-- START AVAILABLE DATA --
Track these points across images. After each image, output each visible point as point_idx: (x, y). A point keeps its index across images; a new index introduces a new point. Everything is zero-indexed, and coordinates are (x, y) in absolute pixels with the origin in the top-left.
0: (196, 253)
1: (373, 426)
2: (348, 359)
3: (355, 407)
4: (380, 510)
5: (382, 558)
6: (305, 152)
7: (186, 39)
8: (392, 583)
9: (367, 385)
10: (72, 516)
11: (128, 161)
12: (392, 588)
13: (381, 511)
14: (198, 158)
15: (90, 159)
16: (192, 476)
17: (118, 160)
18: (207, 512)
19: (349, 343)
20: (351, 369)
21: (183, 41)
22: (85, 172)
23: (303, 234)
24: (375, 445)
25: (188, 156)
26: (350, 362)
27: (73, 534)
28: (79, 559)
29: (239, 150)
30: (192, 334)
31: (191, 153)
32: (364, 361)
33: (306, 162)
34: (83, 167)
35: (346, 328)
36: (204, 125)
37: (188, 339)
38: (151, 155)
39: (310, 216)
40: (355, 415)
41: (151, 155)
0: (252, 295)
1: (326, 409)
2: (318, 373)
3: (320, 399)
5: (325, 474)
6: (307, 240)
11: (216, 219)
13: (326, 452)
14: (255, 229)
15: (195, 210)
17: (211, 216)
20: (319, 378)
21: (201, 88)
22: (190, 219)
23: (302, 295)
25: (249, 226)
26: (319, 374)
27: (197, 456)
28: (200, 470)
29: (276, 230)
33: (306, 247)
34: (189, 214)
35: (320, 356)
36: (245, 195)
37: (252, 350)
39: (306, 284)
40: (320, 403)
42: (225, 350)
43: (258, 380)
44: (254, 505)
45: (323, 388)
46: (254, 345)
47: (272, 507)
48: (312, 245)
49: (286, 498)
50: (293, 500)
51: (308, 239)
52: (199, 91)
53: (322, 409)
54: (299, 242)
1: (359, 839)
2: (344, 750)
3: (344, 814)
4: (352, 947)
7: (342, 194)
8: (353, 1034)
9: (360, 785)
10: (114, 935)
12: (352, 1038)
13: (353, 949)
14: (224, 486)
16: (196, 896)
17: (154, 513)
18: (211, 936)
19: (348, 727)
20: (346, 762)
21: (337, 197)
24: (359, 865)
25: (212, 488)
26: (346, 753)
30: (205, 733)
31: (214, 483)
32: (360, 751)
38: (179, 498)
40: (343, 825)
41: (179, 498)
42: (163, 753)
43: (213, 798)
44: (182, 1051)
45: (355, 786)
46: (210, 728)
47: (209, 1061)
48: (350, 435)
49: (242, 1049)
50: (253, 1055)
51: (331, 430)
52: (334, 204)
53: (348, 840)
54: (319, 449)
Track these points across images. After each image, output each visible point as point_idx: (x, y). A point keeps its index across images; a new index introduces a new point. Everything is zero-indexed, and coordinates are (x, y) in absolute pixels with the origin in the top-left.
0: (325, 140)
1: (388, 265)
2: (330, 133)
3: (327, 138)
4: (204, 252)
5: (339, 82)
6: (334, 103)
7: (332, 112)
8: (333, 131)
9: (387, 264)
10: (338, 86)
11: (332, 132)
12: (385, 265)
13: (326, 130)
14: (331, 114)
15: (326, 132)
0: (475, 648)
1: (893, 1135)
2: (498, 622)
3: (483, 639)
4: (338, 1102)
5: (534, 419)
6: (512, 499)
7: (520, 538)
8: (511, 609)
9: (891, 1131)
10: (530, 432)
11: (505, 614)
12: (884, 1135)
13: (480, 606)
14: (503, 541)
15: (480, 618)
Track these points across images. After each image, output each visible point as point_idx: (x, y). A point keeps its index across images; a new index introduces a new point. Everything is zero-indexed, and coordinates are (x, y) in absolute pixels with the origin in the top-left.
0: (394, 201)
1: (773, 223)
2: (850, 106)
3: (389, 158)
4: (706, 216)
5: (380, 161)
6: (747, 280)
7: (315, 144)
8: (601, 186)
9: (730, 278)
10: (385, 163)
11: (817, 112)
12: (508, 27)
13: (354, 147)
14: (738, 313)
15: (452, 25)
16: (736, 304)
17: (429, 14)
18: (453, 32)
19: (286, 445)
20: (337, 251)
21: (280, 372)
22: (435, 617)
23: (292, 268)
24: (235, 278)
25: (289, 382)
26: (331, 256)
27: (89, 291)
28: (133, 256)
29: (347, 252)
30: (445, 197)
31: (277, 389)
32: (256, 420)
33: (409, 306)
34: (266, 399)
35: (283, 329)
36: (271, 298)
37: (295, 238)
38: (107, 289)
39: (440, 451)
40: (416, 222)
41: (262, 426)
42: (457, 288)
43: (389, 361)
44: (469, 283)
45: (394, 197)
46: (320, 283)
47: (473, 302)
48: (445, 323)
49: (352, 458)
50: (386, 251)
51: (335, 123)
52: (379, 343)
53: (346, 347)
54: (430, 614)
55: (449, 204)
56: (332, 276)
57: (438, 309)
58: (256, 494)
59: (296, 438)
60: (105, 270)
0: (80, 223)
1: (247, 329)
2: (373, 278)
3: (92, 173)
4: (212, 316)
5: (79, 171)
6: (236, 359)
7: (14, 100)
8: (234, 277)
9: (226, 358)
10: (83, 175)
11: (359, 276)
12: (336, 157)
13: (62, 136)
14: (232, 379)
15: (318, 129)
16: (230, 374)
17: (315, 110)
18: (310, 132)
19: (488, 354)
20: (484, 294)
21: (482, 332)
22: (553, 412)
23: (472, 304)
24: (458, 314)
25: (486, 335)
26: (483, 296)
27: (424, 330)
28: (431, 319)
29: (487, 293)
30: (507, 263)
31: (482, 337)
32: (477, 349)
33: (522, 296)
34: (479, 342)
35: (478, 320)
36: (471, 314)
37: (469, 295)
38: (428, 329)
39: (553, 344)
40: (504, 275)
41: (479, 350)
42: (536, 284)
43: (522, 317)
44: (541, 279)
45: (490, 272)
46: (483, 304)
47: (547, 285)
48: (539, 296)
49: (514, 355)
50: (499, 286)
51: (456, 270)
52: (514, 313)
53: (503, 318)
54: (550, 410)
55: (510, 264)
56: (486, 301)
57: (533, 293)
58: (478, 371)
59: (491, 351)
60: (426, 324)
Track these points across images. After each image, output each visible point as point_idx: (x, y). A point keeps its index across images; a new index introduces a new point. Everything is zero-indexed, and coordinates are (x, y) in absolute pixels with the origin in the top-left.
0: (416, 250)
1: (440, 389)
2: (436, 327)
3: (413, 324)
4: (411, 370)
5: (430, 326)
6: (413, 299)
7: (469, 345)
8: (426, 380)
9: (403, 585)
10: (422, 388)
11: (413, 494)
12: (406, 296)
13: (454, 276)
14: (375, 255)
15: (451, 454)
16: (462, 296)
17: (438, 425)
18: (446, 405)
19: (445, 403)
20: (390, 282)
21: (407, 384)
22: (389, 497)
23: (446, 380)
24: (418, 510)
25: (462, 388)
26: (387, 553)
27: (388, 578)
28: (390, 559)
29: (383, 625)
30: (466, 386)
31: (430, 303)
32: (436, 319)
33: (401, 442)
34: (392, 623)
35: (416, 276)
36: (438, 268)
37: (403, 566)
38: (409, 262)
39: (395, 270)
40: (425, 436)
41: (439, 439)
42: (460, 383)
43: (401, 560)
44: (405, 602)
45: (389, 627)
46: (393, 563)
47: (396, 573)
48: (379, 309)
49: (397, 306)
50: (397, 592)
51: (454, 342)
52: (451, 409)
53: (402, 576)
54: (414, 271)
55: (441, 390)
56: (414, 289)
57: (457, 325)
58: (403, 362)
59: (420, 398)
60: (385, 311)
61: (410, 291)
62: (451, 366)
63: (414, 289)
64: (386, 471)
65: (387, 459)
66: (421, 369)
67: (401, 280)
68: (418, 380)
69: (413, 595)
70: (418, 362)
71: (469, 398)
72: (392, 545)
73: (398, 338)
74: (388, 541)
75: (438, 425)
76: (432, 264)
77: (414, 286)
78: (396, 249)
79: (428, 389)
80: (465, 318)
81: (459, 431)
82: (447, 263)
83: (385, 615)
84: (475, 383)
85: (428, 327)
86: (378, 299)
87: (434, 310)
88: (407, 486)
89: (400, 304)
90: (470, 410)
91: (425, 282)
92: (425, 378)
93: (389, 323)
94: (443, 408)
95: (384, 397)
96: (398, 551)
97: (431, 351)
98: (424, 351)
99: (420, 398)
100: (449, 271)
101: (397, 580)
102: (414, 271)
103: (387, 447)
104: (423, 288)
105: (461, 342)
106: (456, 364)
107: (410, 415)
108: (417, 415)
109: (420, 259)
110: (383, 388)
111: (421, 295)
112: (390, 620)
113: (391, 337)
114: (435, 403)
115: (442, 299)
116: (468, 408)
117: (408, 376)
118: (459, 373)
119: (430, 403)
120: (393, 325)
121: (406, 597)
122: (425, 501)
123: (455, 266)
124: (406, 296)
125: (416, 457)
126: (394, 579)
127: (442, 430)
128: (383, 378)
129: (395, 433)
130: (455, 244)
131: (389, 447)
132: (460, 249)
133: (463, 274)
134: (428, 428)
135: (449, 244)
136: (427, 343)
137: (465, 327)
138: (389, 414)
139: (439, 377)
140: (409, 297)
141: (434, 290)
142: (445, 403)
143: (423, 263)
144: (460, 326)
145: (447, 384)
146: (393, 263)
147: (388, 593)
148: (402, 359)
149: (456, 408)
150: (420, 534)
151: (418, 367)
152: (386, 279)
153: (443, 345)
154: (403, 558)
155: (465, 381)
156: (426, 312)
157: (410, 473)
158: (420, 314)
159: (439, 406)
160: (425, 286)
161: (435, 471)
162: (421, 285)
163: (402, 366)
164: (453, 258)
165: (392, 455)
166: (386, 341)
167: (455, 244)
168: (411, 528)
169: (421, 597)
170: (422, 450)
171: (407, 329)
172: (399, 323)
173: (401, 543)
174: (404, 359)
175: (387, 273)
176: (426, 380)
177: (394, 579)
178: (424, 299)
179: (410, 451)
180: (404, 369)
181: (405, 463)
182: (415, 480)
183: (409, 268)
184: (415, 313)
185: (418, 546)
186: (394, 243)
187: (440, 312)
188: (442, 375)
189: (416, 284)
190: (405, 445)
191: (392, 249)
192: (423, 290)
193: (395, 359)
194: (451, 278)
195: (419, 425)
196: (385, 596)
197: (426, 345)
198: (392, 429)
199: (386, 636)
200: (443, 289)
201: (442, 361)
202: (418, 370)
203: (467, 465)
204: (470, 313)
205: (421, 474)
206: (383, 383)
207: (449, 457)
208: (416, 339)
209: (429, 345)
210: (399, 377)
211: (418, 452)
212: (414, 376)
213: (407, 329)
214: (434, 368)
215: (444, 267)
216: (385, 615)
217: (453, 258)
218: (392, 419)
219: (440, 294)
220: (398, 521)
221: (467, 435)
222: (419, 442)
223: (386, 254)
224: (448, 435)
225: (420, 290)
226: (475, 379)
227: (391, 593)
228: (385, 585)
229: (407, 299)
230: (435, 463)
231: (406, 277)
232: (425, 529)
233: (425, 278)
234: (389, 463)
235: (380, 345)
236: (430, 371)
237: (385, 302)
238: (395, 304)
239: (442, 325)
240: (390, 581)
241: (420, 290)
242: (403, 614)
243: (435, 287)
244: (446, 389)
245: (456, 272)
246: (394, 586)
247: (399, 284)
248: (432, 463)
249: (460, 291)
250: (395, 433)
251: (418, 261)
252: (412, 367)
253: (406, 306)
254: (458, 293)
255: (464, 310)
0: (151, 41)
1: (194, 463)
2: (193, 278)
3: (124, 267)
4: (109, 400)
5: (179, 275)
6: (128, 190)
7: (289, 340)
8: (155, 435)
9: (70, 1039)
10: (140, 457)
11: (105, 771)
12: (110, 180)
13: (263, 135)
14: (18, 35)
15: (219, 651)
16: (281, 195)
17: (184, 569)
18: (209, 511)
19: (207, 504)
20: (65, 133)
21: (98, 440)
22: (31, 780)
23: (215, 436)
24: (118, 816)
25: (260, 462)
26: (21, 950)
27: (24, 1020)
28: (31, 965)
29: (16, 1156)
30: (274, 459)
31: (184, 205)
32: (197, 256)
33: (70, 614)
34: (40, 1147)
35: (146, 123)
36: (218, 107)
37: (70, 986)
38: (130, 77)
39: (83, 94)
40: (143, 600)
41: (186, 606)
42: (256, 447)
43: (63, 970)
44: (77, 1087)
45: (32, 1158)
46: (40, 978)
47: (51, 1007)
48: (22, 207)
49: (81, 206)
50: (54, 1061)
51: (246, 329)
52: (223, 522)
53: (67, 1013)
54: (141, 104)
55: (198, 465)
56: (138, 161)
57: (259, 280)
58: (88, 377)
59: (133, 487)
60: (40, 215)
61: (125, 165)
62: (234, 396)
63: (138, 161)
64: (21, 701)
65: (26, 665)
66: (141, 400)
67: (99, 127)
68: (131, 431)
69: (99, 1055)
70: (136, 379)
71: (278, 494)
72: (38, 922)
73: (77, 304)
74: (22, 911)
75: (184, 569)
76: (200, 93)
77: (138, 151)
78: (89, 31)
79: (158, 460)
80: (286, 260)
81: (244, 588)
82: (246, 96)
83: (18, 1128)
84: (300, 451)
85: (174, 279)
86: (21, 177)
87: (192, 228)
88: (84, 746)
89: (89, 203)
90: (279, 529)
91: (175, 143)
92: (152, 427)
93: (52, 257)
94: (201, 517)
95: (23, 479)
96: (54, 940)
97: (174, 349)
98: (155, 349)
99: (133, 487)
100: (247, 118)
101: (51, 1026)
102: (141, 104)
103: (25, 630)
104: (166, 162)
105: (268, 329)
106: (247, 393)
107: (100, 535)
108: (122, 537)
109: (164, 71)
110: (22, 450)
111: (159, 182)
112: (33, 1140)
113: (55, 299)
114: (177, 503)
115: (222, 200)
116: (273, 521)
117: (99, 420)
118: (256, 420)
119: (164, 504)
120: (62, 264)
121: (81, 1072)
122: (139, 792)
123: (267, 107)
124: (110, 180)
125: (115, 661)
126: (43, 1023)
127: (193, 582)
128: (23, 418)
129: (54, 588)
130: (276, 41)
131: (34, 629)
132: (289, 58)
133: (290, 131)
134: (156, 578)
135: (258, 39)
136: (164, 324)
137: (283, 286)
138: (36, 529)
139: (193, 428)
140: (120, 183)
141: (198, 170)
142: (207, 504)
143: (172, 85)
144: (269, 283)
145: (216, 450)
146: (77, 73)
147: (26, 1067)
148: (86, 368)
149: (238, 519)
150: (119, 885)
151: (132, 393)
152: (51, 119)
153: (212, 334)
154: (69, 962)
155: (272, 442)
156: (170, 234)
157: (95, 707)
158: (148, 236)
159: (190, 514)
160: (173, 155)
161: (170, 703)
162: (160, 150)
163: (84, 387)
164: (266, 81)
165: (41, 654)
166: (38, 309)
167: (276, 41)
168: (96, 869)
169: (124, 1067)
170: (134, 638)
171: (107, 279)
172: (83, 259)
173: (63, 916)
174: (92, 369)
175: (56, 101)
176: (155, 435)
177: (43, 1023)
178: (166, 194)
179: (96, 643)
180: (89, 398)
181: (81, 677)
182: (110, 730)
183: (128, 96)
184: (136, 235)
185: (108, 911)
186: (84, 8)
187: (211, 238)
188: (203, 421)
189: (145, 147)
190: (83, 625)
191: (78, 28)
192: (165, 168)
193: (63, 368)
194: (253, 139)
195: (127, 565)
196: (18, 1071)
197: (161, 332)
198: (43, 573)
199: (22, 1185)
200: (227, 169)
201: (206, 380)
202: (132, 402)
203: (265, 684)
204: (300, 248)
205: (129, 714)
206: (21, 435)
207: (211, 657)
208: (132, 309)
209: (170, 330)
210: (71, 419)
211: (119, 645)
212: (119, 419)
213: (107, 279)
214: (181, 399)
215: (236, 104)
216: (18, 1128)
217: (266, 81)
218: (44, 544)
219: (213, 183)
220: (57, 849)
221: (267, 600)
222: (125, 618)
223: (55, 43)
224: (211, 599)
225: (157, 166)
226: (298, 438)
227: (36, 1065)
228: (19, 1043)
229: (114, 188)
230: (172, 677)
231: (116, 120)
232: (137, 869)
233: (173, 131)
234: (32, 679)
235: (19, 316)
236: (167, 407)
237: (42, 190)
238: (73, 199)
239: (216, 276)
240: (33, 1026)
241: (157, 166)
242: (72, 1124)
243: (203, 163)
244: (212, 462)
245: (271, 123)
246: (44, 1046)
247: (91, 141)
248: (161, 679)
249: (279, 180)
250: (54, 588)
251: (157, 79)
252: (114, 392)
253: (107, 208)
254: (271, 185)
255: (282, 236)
-- END AVAILABLE DATA --
:: REQUIREMENT ::
Reproduce the lines of the material between the line containing "42: (225, 350)" and the line containing "54: (319, 449)", inclusive, without altering them.

:: REPLY TO THE TASK ::
42: (225, 350)
43: (258, 380)
44: (254, 505)
45: (323, 388)
46: (254, 345)
47: (272, 507)
48: (312, 245)
49: (286, 498)
50: (293, 500)
51: (308, 239)
52: (199, 91)
53: (322, 409)
54: (299, 242)
1: (359, 839)
2: (344, 750)
3: (344, 814)
4: (352, 947)
7: (342, 194)
8: (353, 1034)
9: (360, 785)
10: (114, 935)
12: (352, 1038)
13: (353, 949)
14: (224, 486)
16: (196, 896)
17: (154, 513)
18: (211, 936)
19: (348, 727)
20: (346, 762)
21: (337, 197)
24: (359, 865)
25: (212, 488)
26: (346, 753)
30: (205, 733)
31: (214, 483)
32: (360, 751)
38: (179, 498)
40: (343, 825)
41: (179, 498)
42: (163, 753)
43: (213, 798)
44: (182, 1051)
45: (355, 786)
46: (210, 728)
47: (209, 1061)
48: (350, 435)
49: (242, 1049)
50: (253, 1055)
51: (331, 430)
52: (334, 204)
53: (348, 840)
54: (319, 449)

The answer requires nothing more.